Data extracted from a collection
━━━━

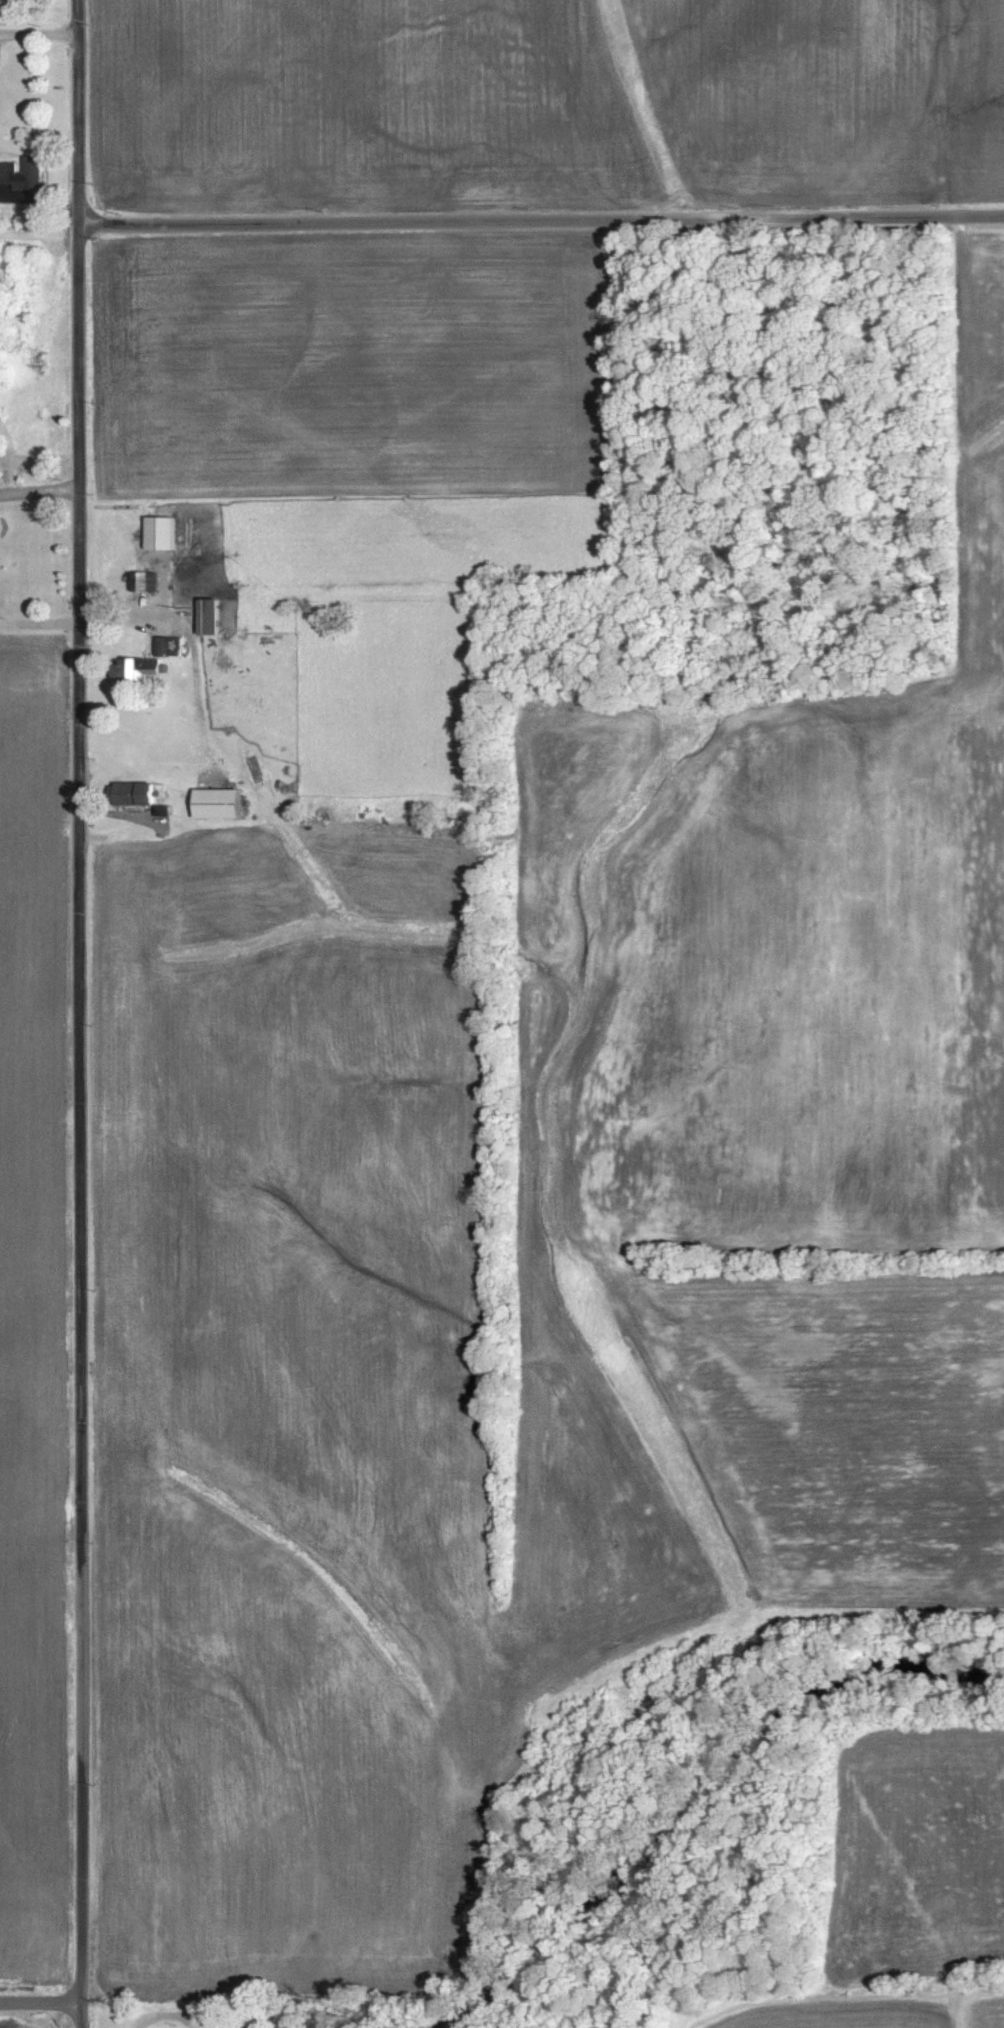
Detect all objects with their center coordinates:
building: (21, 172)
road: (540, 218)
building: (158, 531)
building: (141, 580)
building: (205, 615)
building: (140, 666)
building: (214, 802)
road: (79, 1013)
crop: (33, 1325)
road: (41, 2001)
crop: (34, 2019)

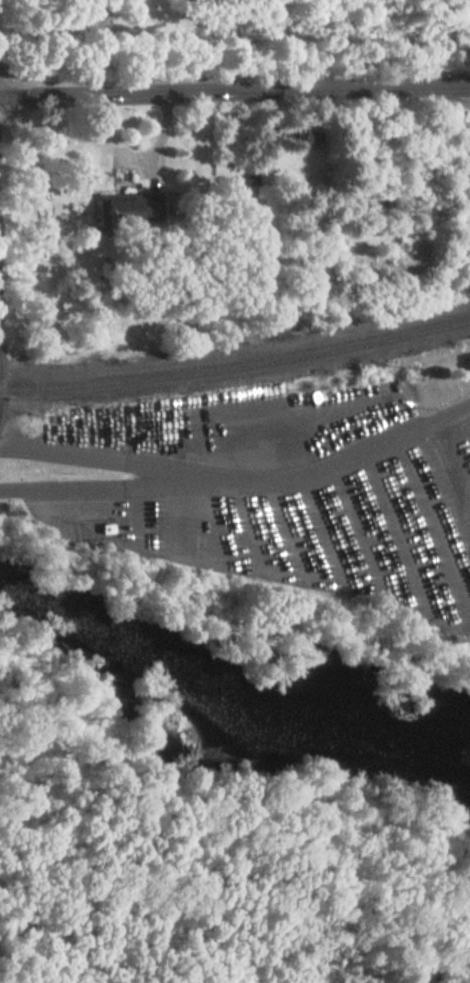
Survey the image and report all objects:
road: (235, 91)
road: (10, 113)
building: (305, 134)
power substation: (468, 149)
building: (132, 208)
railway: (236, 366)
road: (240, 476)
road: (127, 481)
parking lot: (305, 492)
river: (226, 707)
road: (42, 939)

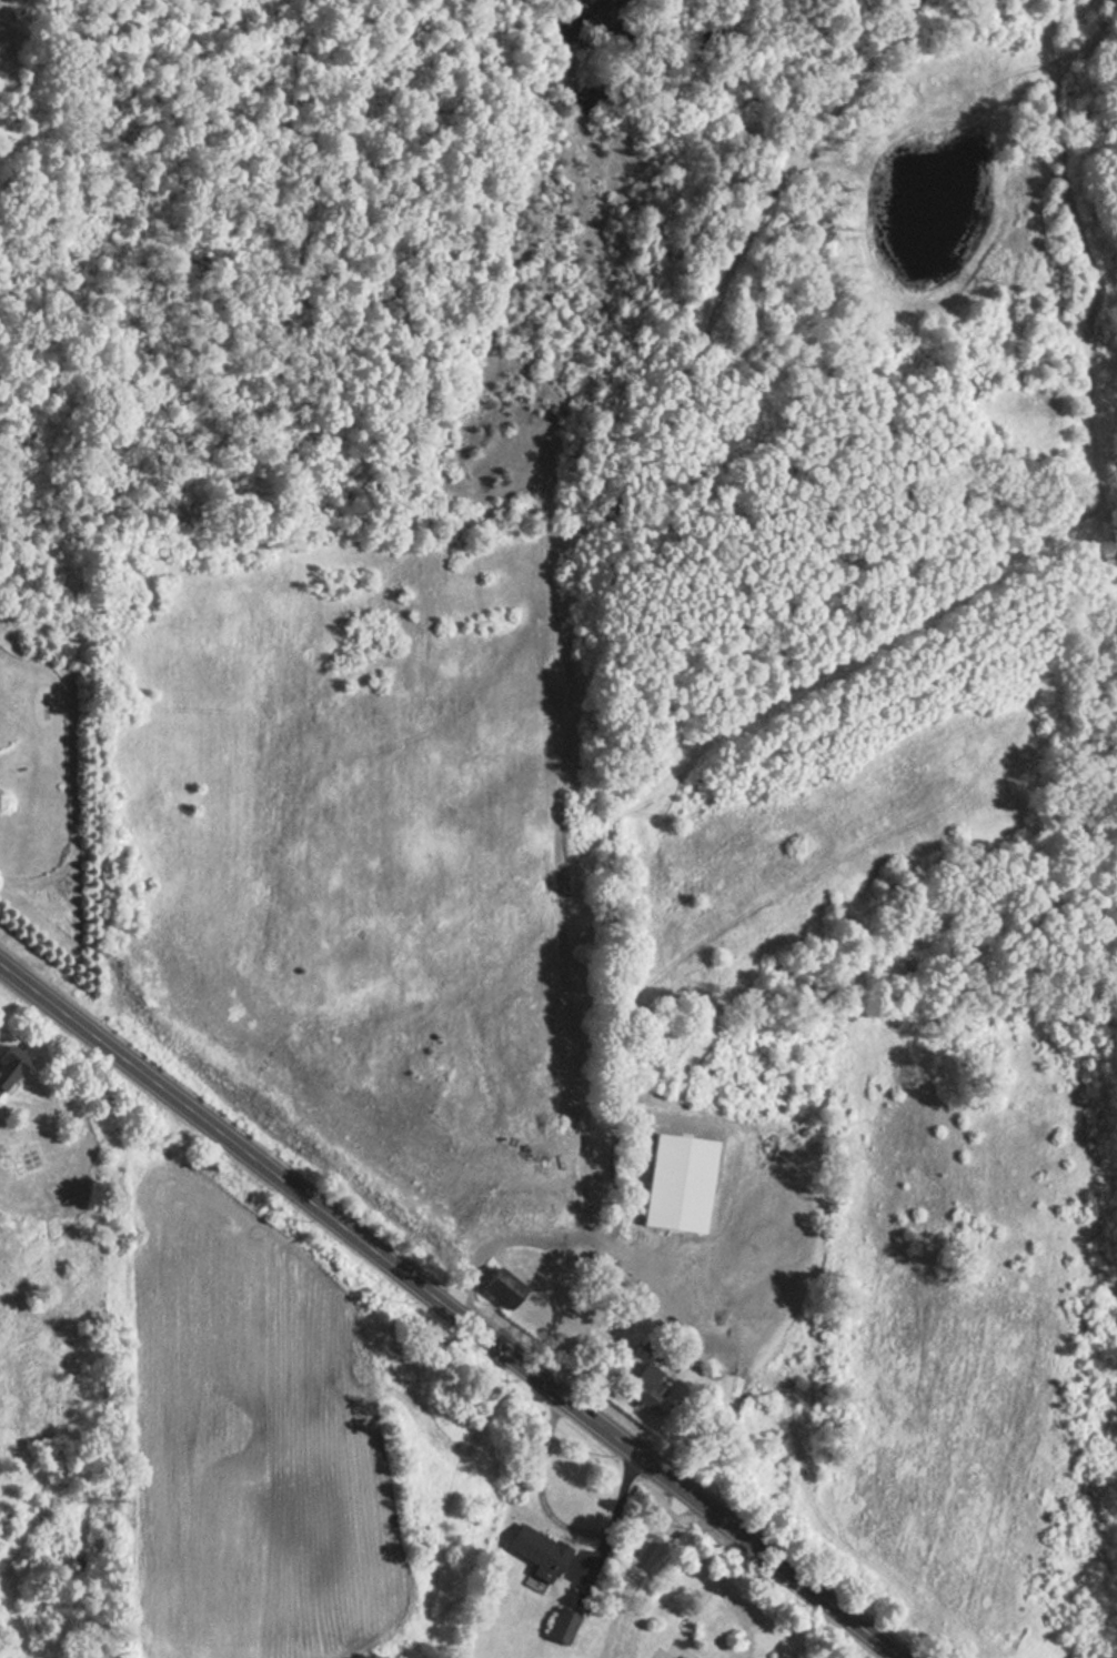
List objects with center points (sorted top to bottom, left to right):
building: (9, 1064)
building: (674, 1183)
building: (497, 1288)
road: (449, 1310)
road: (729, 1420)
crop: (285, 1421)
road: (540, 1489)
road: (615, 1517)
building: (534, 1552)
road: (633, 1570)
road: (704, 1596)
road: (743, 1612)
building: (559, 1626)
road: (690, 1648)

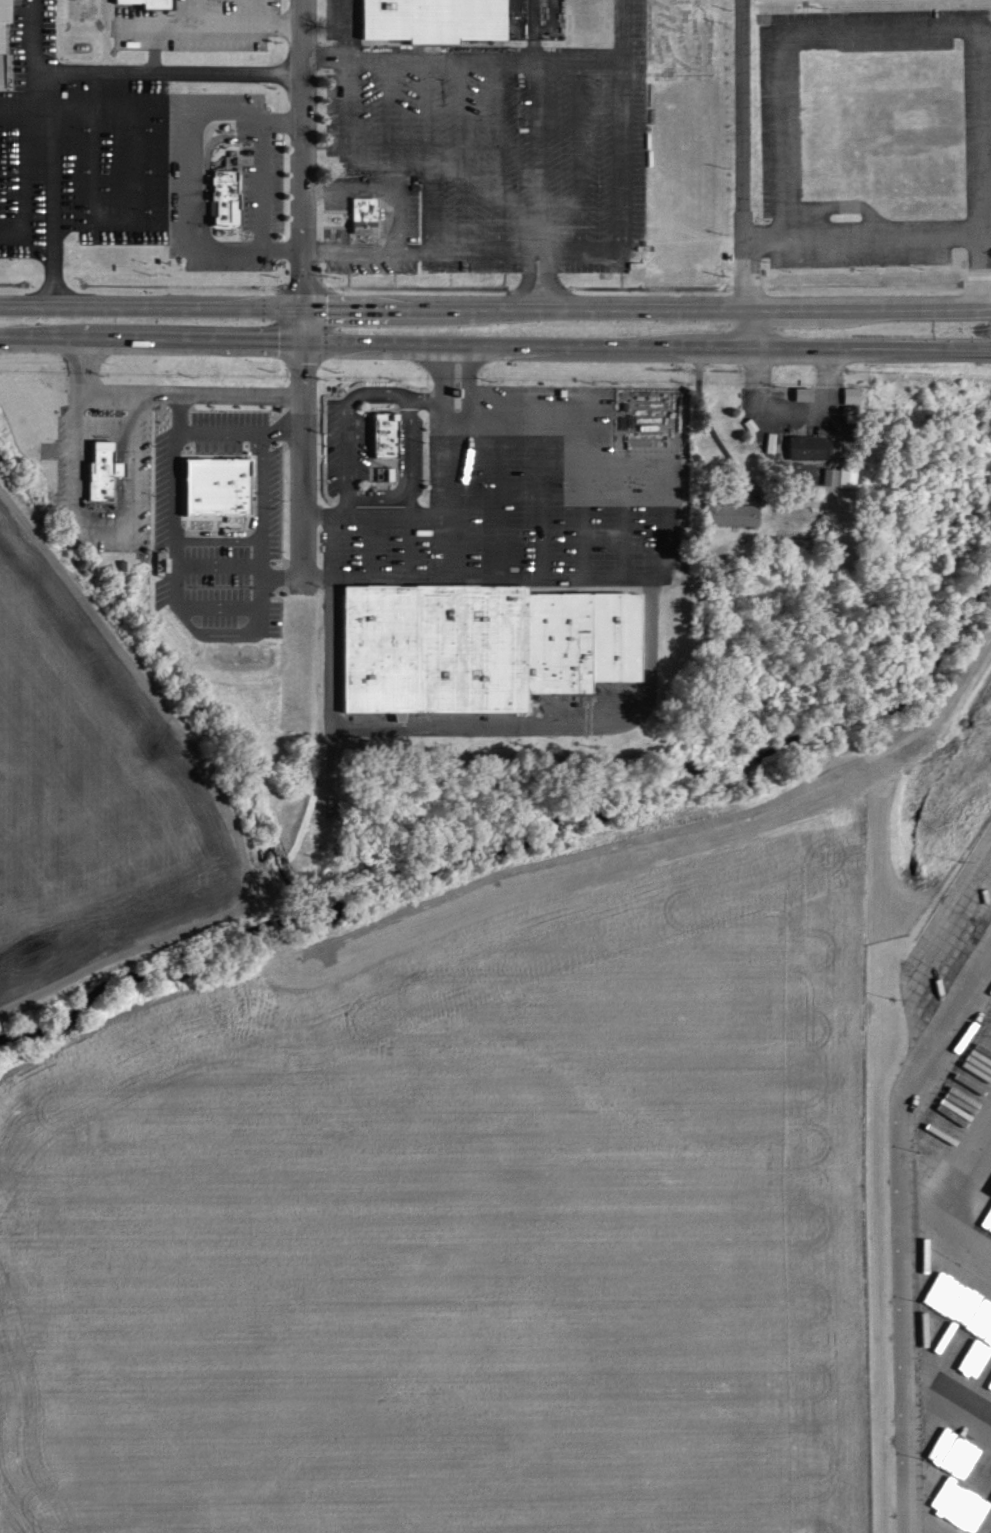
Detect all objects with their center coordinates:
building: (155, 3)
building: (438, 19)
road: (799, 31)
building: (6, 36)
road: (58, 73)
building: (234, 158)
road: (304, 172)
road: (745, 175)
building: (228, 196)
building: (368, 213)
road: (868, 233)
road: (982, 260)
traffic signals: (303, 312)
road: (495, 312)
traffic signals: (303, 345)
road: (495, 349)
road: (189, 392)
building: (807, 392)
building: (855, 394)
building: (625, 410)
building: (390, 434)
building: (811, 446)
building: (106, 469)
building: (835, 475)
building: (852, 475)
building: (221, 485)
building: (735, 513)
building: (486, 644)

━━━━

• _EXERCISE DESCRIPTION_
Could you retype all the entries above exactly, without the pictures?

• _WRITTEN ANSWER_
Detect all objects with their center coordinates:
building: (21, 172)
road: (540, 218)
building: (158, 531)
building: (141, 580)
building: (205, 615)
building: (140, 666)
building: (214, 802)
road: (79, 1013)
crop: (33, 1325)
road: (41, 2001)
crop: (34, 2019)

Survey the image and report all objects:
road: (235, 91)
road: (10, 113)
building: (305, 134)
power substation: (468, 149)
building: (132, 208)
railway: (236, 366)
road: (240, 476)
road: (127, 481)
parking lot: (305, 492)
river: (226, 707)
road: (42, 939)

List objects with center points (sorted top to bottom, left to right):
building: (9, 1064)
building: (674, 1183)
building: (497, 1288)
road: (449, 1310)
road: (729, 1420)
crop: (285, 1421)
road: (540, 1489)
road: (615, 1517)
building: (534, 1552)
road: (633, 1570)
road: (704, 1596)
road: (743, 1612)
building: (559, 1626)
road: (690, 1648)

Detect all objects with their center coordinates:
building: (155, 3)
building: (438, 19)
road: (799, 31)
building: (6, 36)
road: (58, 73)
building: (234, 158)
road: (304, 172)
road: (745, 175)
building: (228, 196)
building: (368, 213)
road: (868, 233)
road: (982, 260)
traffic signals: (303, 312)
road: (495, 312)
traffic signals: (303, 345)
road: (495, 349)
road: (189, 392)
building: (807, 392)
building: (855, 394)
building: (625, 410)
building: (390, 434)
building: (811, 446)
building: (106, 469)
building: (835, 475)
building: (852, 475)
building: (221, 485)
building: (735, 513)
building: (486, 644)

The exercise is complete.